Given data |
☆ ☆ ☆ ☆
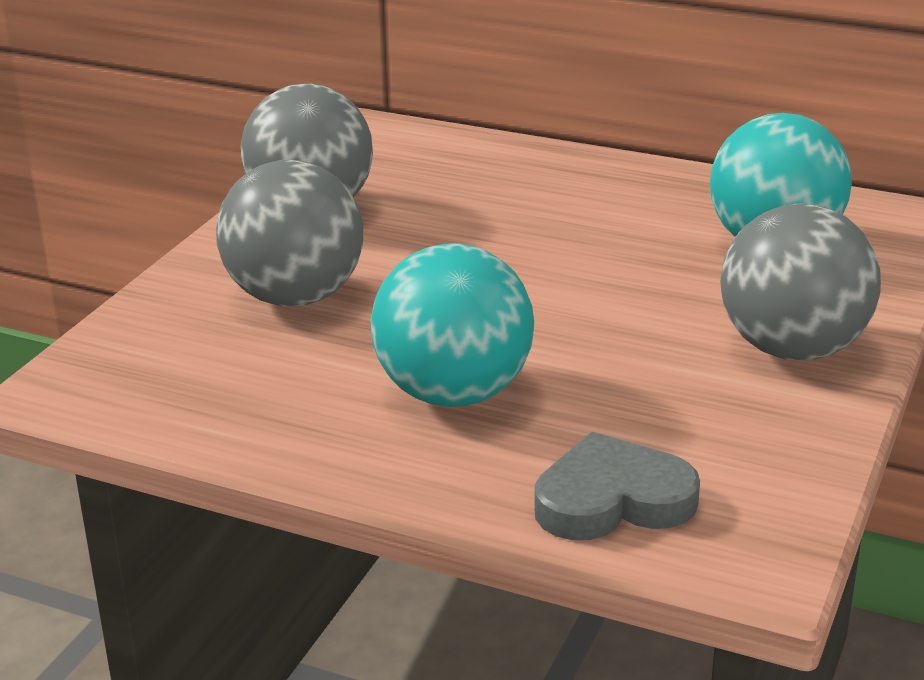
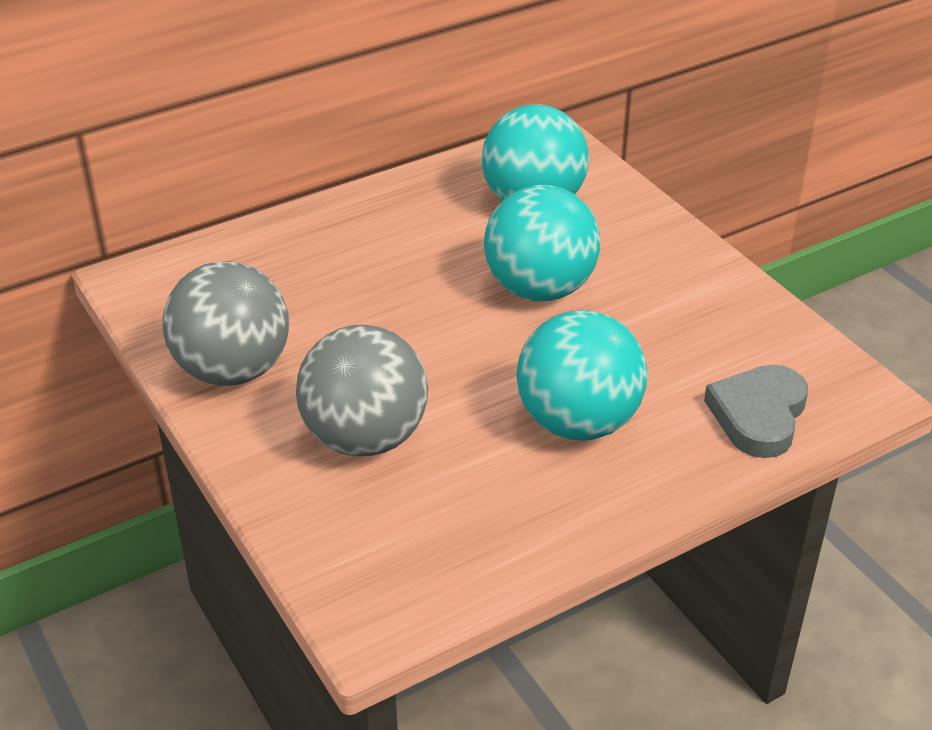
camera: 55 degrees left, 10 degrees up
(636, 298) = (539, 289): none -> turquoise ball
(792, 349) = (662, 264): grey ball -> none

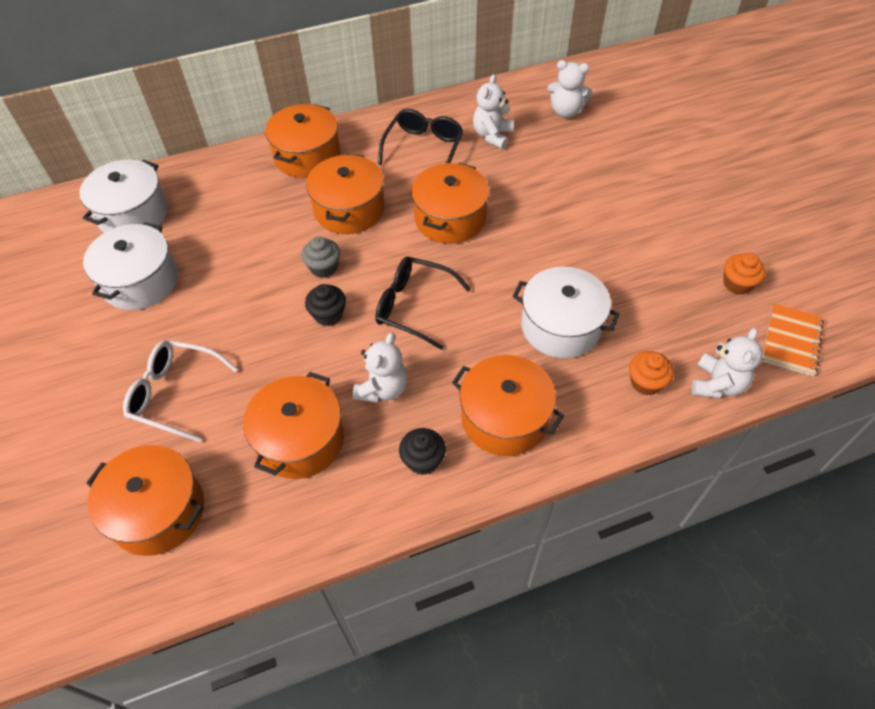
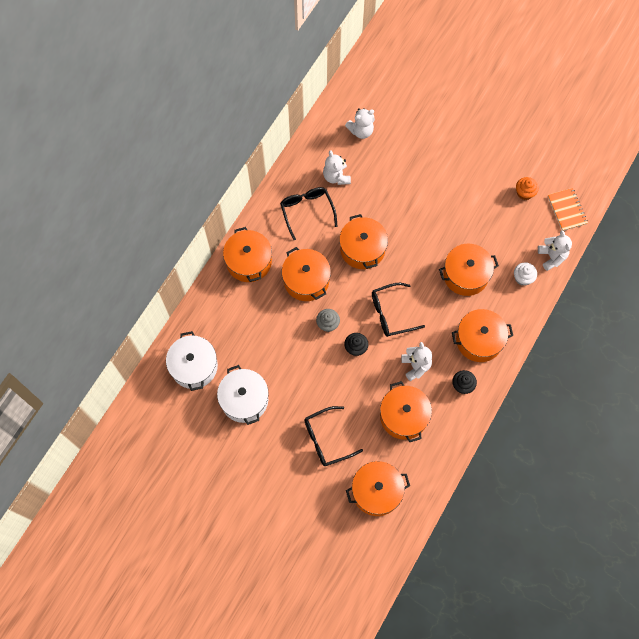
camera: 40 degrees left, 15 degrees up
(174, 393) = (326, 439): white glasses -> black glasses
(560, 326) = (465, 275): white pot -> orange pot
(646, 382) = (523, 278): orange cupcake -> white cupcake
☆ ☆ ☆ ☆
Exercise brief | Reproduce exactly what appears from the line containing "(174, 393) = (326, 439): white" down to the final line of the data.

Solution |
(174, 393) = (326, 439): white glasses -> black glasses
(560, 326) = (465, 275): white pot -> orange pot
(646, 382) = (523, 278): orange cupcake -> white cupcake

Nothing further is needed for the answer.